Write out exactly the lines of the entries below, from the first through the line containing "SW2: button (DGND, W2) -> button (+5V, DGND)", and nothing beyond them.

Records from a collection
..............................

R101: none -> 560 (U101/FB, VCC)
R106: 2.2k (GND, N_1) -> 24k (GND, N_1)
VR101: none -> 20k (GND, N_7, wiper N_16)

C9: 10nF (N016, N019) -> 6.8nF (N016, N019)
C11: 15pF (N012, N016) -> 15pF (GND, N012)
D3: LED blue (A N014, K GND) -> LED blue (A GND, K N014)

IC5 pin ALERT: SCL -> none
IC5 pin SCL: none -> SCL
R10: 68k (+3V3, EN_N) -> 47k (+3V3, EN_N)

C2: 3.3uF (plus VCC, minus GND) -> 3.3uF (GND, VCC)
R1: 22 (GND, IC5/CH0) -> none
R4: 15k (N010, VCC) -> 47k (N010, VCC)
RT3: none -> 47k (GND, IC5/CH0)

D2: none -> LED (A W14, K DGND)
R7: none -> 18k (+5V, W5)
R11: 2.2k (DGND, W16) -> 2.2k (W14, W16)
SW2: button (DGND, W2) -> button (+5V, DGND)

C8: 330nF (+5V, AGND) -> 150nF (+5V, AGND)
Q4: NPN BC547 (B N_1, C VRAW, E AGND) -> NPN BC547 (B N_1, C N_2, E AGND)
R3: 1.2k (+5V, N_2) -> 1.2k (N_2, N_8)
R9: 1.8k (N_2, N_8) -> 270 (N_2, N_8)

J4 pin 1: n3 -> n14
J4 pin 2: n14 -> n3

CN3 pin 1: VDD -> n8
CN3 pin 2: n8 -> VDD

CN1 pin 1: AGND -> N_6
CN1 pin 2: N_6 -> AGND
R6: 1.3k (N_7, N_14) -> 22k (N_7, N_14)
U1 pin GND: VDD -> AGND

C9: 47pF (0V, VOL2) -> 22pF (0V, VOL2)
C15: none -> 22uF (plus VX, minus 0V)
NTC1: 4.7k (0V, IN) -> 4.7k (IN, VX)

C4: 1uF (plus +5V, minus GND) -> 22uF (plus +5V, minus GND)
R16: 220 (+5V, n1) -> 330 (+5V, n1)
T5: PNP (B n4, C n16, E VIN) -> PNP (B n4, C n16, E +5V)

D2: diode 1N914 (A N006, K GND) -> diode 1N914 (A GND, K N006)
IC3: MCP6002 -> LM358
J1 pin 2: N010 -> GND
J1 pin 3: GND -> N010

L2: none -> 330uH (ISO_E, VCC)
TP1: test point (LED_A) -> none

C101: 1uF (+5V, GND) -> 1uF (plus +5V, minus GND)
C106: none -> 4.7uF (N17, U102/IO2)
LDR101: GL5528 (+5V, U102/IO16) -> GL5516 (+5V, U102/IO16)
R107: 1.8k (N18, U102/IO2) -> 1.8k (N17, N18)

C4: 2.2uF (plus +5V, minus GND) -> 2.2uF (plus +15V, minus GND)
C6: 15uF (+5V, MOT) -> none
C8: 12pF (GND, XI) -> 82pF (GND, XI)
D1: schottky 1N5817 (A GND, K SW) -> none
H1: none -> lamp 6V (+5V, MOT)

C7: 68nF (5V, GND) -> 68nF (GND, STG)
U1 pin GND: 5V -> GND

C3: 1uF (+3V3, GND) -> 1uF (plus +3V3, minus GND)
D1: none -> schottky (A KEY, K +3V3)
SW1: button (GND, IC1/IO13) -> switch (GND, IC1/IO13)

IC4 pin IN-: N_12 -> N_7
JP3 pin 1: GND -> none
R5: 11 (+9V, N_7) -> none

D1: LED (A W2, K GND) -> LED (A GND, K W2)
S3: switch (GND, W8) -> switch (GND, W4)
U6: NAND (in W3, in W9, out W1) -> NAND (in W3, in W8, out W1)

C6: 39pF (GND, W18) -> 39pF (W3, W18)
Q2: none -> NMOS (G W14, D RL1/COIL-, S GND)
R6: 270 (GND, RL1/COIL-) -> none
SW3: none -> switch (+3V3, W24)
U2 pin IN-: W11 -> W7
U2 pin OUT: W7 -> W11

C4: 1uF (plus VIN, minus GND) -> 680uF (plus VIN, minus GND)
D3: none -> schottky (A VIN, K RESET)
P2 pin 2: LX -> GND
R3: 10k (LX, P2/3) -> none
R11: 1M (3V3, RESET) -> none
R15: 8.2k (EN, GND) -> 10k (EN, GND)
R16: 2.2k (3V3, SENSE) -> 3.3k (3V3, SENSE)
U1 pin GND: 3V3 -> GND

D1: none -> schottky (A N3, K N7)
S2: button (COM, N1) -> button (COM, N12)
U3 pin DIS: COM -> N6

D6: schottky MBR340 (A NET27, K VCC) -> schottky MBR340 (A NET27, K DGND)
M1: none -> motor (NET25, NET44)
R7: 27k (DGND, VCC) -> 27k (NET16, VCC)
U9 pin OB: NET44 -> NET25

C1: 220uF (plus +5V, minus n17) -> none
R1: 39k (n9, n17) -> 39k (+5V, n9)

..............................

● **RESPONSE FOR THIS EXERCISE**
R101: none -> 560 (U101/FB, VCC)
R106: 2.2k (GND, N_1) -> 24k (GND, N_1)
VR101: none -> 20k (GND, N_7, wiper N_16)

C9: 10nF (N016, N019) -> 6.8nF (N016, N019)
C11: 15pF (N012, N016) -> 15pF (GND, N012)
D3: LED blue (A N014, K GND) -> LED blue (A GND, K N014)

IC5 pin ALERT: SCL -> none
IC5 pin SCL: none -> SCL
R10: 68k (+3V3, EN_N) -> 47k (+3V3, EN_N)

C2: 3.3uF (plus VCC, minus GND) -> 3.3uF (GND, VCC)
R1: 22 (GND, IC5/CH0) -> none
R4: 15k (N010, VCC) -> 47k (N010, VCC)
RT3: none -> 47k (GND, IC5/CH0)

D2: none -> LED (A W14, K DGND)
R7: none -> 18k (+5V, W5)
R11: 2.2k (DGND, W16) -> 2.2k (W14, W16)
SW2: button (DGND, W2) -> button (+5V, DGND)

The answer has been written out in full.